> To do: Reproduce the entries below exactly, but only from the line containing "purple circle: (71, 452)" to the line containing "green rectangle: (90, 754)", inclusive.

> Records shown:

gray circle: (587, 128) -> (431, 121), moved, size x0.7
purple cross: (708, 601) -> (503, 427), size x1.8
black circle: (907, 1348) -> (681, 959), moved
...
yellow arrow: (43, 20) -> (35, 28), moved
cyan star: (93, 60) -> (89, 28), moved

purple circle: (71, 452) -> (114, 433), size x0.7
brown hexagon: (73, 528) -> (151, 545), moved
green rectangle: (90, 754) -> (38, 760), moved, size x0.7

> Task answer:
purple circle: (71, 452) -> (114, 433), size x0.7
brown hexagon: (73, 528) -> (151, 545), moved
green rectangle: (90, 754) -> (38, 760), moved, size x0.7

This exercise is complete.